# BRIEF:
Print nothing but the lines below starting at the line that holds "MATRIX3 pin CLK: B15 -> A7" and ending at the line that holds "SERVO3 pin PWM: A11 -> B13", including both, each exactly as written.

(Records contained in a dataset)
┏━━

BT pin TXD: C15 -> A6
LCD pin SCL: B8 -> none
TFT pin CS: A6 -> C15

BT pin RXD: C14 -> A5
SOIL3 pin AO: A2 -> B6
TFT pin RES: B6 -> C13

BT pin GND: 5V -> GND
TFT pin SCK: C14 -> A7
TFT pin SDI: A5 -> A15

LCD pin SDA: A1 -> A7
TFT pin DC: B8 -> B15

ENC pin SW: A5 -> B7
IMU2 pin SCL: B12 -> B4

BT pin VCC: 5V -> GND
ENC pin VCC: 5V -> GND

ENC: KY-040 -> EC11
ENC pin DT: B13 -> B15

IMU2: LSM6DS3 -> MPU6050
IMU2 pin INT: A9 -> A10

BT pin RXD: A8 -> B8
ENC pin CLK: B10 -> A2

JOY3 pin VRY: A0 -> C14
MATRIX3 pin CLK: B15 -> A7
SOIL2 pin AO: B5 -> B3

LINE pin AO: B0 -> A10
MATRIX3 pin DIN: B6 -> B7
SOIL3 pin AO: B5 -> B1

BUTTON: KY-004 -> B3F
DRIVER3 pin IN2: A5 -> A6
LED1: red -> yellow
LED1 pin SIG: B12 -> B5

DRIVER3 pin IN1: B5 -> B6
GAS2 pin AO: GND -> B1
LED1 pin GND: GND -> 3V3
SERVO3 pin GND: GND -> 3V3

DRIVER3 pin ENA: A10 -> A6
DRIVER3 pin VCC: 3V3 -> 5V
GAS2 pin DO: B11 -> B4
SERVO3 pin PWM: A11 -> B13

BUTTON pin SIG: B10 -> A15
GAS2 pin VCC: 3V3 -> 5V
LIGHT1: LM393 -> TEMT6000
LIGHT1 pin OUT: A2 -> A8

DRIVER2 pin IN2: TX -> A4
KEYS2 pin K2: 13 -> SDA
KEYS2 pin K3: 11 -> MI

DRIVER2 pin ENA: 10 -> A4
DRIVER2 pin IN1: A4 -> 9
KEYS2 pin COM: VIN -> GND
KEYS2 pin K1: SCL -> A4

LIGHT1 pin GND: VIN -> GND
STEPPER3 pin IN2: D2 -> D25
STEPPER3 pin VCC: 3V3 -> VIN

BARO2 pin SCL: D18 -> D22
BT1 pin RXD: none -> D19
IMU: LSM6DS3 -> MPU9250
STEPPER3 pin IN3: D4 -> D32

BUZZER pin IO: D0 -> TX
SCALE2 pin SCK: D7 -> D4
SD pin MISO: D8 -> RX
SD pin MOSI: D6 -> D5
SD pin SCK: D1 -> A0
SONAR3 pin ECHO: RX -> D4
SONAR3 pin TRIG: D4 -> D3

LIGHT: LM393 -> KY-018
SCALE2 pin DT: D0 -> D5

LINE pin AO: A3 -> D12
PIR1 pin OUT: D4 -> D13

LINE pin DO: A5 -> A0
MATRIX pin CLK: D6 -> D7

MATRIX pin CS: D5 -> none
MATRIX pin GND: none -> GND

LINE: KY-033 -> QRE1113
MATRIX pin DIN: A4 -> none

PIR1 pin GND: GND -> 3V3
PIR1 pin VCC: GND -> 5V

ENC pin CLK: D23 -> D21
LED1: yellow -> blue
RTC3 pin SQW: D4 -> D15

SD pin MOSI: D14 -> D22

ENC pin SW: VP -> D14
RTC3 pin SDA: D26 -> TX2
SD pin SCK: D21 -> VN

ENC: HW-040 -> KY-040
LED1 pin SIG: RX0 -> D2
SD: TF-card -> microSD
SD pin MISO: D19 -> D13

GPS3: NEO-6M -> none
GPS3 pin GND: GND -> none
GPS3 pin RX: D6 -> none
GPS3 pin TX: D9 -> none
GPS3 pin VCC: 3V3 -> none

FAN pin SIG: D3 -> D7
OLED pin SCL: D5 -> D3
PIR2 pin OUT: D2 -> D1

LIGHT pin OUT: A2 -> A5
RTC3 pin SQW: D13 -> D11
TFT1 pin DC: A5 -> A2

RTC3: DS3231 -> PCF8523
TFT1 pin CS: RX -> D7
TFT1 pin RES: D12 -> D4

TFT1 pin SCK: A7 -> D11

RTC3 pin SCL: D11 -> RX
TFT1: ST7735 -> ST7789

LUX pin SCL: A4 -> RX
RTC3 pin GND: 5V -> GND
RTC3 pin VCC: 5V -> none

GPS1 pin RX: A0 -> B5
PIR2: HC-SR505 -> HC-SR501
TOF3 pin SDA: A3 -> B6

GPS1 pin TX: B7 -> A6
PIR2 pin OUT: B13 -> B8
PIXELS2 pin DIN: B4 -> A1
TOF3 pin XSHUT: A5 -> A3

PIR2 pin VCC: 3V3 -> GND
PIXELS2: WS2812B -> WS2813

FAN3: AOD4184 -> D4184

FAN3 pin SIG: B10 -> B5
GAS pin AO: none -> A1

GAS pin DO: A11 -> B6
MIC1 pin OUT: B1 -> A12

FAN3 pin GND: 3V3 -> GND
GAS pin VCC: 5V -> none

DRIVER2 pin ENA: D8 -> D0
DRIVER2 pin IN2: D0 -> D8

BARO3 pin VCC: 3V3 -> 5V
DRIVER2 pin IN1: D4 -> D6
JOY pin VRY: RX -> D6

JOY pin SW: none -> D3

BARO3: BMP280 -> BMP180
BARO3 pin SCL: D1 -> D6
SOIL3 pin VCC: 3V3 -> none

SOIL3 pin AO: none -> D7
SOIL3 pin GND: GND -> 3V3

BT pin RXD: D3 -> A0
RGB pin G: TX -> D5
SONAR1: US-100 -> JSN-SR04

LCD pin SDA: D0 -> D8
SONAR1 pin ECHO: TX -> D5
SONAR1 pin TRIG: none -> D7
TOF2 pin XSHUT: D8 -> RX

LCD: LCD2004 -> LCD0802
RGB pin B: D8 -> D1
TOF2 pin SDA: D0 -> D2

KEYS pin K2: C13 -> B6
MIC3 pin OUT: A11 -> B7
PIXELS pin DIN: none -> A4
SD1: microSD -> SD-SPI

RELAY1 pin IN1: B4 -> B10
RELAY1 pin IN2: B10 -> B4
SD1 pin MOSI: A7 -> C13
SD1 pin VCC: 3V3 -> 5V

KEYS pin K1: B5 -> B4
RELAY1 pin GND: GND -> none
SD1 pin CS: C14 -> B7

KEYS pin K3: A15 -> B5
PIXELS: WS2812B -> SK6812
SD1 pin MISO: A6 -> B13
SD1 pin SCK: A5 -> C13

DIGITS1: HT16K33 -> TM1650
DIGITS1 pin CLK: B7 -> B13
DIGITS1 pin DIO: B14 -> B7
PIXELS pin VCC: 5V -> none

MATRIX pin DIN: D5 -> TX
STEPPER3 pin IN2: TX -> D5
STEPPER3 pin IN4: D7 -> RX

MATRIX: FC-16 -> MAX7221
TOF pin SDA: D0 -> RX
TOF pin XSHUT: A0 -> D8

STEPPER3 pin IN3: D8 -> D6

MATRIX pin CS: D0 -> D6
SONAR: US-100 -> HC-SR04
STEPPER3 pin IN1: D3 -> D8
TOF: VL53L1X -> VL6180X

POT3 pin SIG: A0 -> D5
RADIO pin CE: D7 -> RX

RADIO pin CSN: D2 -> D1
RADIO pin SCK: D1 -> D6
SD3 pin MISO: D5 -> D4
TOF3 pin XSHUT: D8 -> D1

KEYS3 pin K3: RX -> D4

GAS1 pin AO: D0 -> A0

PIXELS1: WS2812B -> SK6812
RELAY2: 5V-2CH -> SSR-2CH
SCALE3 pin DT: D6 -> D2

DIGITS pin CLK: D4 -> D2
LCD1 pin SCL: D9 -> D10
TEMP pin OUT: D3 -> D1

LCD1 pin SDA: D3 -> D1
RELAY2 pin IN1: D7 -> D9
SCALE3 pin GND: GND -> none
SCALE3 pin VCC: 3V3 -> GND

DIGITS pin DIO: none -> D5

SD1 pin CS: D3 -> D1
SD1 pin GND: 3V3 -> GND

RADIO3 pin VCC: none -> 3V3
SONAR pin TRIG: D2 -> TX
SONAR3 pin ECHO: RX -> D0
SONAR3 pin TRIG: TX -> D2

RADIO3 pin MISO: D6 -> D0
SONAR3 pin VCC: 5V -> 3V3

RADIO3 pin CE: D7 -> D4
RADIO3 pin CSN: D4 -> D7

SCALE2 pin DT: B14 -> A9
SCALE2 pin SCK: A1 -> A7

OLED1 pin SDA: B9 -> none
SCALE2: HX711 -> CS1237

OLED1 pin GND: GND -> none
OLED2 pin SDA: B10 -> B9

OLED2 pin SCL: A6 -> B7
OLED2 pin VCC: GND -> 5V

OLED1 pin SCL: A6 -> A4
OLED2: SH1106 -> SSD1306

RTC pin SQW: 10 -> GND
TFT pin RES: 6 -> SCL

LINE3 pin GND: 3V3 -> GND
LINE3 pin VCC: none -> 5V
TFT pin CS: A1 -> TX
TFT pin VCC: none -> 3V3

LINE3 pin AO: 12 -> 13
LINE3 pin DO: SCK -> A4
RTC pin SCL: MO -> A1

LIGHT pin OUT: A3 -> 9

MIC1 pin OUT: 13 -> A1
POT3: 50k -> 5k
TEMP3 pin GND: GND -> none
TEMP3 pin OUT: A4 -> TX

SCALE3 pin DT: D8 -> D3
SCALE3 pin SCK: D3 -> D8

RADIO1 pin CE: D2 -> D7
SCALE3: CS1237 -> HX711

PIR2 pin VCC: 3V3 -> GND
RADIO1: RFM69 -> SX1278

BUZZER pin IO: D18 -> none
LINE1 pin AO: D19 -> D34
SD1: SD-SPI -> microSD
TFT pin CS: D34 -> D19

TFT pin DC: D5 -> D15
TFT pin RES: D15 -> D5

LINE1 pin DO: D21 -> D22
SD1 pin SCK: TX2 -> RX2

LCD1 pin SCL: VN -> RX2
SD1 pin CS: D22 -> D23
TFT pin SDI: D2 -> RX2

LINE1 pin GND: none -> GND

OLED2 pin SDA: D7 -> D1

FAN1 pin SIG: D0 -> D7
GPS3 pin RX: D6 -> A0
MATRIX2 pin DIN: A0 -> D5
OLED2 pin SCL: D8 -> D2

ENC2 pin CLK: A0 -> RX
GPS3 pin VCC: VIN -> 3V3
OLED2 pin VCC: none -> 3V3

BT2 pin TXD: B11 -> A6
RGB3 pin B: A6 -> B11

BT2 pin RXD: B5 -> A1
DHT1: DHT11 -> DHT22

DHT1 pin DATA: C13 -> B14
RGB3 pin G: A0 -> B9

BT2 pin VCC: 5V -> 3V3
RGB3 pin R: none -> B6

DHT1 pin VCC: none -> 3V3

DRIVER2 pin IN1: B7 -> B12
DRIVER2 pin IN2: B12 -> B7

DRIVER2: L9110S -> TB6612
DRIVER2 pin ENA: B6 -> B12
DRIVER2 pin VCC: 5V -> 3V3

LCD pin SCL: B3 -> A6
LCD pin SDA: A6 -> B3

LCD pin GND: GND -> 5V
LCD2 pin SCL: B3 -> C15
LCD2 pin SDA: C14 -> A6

┗━━

# TASK ANSWER:
MATRIX3 pin CLK: B15 -> A7
SOIL2 pin AO: B5 -> B3

LINE pin AO: B0 -> A10
MATRIX3 pin DIN: B6 -> B7
SOIL3 pin AO: B5 -> B1

BUTTON: KY-004 -> B3F
DRIVER3 pin IN2: A5 -> A6
LED1: red -> yellow
LED1 pin SIG: B12 -> B5

DRIVER3 pin IN1: B5 -> B6
GAS2 pin AO: GND -> B1
LED1 pin GND: GND -> 3V3
SERVO3 pin GND: GND -> 3V3

DRIVER3 pin ENA: A10 -> A6
DRIVER3 pin VCC: 3V3 -> 5V
GAS2 pin DO: B11 -> B4
SERVO3 pin PWM: A11 -> B13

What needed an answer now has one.